Task directions:
Lift out all lines below that contain "none".

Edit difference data
►
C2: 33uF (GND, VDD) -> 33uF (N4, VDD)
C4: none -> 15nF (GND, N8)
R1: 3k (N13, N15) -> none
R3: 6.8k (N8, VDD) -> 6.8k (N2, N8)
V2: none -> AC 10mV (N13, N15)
◄
Task response:
C4: none -> 15nF (GND, N8)
R1: 3k (N13, N15) -> none
V2: none -> AC 10mV (N13, N15)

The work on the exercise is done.